**Your goal**
Reproduce every one of the rows below word for word.

**Provided data**
--- --- ---
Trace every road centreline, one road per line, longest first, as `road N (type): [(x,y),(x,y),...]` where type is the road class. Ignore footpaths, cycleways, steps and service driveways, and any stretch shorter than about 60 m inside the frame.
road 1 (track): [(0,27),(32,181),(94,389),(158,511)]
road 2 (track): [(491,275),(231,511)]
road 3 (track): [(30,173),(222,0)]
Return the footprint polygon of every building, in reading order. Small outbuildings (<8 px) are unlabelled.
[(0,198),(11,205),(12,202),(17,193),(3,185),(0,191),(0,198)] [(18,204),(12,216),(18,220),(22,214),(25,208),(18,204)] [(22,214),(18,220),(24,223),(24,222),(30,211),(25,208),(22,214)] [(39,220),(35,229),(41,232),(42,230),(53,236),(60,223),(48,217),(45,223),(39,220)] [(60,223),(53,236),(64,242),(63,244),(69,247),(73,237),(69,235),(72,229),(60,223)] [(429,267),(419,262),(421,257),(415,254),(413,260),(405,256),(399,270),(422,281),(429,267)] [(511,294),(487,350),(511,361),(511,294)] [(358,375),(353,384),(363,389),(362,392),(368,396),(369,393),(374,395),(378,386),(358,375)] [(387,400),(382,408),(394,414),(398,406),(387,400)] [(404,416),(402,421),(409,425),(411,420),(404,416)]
--- --- ---
**Reply to the task**
Trace every road centreline, one road per line, longest first, as `road N (type): [(x,y),(x,y),...]` where type is the road class. Ignore footpaths, cycleways, steps and service driveways, and any stretch shorter than about 60 m inside the frame.
road 1 (track): [(0,27),(32,181),(94,389),(158,511)]
road 2 (track): [(491,275),(231,511)]
road 3 (track): [(30,173),(222,0)]
Return the footprint polygon of every building, in reading order. Small outbuildings (<8 px) are unlabelled.
[(0,198),(11,205),(12,202),(17,193),(3,185),(0,191),(0,198)] [(18,204),(12,216),(18,220),(22,214),(25,208),(18,204)] [(22,214),(18,220),(24,223),(24,222),(30,211),(25,208),(22,214)] [(39,220),(35,229),(41,232),(42,230),(53,236),(60,223),(48,217),(45,223),(39,220)] [(60,223),(53,236),(64,242),(63,244),(69,247),(73,237),(69,235),(72,229),(60,223)] [(429,267),(419,262),(421,257),(415,254),(413,260),(405,256),(399,270),(422,281),(429,267)] [(511,294),(487,350),(511,361),(511,294)] [(358,375),(353,384),(363,389),(362,392),(368,396),(369,393),(374,395),(378,386),(358,375)] [(387,400),(382,408),(394,414),(398,406),(387,400)] [(404,416),(402,421),(409,425),(411,420),(404,416)]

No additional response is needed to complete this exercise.